◆ YOUR ASSIGNMENT: Present each line of the entries below that holds the word "orange".

::::

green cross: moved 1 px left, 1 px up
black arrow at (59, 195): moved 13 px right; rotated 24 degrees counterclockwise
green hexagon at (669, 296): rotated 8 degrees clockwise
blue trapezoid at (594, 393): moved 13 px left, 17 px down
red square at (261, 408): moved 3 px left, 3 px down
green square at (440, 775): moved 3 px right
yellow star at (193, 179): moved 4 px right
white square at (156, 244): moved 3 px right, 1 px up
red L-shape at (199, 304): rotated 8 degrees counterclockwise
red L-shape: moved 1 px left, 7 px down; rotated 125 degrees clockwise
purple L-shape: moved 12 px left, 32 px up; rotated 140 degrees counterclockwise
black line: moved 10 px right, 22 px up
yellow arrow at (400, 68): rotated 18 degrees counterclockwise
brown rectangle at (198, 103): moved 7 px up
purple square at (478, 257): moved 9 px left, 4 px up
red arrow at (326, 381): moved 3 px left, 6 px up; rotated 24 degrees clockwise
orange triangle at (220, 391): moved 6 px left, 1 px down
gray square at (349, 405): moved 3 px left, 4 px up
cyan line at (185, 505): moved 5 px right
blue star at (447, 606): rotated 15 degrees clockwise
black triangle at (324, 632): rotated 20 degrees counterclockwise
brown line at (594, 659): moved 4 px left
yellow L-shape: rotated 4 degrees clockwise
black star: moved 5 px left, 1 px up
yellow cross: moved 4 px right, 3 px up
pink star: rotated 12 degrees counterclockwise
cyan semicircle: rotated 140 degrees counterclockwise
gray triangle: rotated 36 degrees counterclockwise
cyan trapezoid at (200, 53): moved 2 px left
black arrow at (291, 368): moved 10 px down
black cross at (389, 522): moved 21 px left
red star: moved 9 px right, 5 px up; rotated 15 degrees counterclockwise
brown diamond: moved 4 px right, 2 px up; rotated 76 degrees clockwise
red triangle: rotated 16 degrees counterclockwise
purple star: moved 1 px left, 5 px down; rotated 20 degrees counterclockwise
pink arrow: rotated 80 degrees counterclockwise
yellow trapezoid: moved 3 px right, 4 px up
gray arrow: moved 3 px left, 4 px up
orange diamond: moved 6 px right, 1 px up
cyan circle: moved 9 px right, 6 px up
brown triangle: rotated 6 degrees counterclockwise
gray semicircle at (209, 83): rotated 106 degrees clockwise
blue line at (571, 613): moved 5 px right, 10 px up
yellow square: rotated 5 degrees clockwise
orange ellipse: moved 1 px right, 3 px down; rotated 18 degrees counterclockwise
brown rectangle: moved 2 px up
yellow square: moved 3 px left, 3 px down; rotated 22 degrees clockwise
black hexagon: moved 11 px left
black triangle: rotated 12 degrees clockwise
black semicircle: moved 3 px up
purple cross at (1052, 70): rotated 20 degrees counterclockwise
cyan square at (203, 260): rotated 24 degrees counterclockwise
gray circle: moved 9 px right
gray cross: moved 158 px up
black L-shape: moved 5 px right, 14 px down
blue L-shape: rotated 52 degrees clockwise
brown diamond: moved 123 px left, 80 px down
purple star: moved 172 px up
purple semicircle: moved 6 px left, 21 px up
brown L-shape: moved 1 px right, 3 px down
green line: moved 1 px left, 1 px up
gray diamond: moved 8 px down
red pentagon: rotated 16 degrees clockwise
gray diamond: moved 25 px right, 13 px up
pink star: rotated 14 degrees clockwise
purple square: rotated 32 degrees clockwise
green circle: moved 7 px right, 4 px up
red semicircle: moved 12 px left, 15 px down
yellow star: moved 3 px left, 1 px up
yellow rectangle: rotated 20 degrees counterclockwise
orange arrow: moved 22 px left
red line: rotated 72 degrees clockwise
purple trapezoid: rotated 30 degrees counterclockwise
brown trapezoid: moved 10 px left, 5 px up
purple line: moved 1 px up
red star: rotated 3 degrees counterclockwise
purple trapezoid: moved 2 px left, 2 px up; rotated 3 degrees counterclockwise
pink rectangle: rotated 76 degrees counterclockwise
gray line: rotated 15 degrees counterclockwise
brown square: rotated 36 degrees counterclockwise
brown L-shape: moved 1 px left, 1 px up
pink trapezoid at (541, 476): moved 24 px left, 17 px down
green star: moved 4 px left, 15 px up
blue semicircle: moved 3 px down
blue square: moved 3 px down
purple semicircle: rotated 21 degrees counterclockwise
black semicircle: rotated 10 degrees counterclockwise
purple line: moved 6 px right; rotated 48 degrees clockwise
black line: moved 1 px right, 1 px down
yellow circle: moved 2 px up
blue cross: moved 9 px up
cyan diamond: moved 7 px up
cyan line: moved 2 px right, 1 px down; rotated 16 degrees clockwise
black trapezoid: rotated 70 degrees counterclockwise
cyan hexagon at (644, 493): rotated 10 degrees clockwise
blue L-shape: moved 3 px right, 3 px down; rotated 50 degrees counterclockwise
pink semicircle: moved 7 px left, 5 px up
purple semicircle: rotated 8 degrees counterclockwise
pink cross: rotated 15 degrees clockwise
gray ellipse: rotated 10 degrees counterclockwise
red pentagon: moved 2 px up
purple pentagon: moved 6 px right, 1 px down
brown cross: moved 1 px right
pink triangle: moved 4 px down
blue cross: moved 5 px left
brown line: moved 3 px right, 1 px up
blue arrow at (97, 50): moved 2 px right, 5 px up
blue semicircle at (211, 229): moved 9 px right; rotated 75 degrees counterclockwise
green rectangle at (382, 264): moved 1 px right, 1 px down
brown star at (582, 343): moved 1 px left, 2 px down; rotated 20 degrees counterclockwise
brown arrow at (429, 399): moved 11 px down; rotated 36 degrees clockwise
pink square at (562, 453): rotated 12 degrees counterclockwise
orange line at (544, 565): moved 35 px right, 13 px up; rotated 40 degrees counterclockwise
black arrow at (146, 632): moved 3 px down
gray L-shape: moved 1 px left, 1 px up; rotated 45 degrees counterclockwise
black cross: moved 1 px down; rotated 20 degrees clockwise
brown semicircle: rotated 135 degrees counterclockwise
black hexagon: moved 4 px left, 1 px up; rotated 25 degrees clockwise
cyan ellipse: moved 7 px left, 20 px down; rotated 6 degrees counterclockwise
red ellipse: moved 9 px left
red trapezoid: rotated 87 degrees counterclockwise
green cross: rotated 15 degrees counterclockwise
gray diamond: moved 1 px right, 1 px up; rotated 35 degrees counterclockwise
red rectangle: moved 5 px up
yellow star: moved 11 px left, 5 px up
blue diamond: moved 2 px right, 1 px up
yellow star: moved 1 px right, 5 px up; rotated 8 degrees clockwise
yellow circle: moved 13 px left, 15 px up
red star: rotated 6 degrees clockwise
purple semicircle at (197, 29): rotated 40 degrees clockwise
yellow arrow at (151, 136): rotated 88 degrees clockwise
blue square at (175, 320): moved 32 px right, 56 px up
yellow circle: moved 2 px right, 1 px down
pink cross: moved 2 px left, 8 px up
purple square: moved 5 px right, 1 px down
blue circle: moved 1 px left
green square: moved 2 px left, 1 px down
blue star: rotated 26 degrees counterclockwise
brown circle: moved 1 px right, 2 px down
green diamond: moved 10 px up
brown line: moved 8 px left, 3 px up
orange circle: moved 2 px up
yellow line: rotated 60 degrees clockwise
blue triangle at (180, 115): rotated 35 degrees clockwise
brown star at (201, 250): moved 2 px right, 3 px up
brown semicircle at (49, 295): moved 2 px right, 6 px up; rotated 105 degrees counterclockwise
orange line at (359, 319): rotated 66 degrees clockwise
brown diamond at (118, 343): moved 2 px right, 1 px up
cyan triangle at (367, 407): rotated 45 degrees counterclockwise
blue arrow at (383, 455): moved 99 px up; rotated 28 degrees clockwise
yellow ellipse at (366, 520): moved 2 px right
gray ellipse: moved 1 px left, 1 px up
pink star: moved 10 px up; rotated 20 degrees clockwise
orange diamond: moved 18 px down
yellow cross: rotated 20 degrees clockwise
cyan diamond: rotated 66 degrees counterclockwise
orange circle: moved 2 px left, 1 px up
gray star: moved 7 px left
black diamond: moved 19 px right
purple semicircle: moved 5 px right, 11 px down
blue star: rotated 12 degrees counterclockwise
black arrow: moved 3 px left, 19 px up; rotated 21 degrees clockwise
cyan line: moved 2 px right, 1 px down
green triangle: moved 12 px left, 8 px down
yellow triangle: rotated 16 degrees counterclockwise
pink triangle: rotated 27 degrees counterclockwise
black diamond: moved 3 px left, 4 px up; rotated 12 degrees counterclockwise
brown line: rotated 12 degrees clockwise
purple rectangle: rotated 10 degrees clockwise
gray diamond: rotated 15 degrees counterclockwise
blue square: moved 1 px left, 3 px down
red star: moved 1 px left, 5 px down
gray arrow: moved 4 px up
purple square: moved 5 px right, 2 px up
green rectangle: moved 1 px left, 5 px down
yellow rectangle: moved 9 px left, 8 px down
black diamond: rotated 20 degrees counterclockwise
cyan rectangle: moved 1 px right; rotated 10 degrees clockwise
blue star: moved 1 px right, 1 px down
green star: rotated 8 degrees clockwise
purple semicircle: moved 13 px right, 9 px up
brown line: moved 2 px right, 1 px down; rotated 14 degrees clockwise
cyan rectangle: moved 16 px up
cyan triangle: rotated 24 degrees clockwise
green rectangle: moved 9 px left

::::

◆ EXERCISE ANSWER:
orange triangle at (220, 391): moved 6 px left, 1 px down
orange diamond: moved 6 px right, 1 px up
orange ellipse: moved 1 px right, 3 px down; rotated 18 degrees counterclockwise
orange arrow: moved 22 px left
orange line at (544, 565): moved 35 px right, 13 px up; rotated 40 degrees counterclockwise
orange circle: moved 2 px up
orange line at (359, 319): rotated 66 degrees clockwise
orange diamond: moved 18 px down
orange circle: moved 2 px left, 1 px up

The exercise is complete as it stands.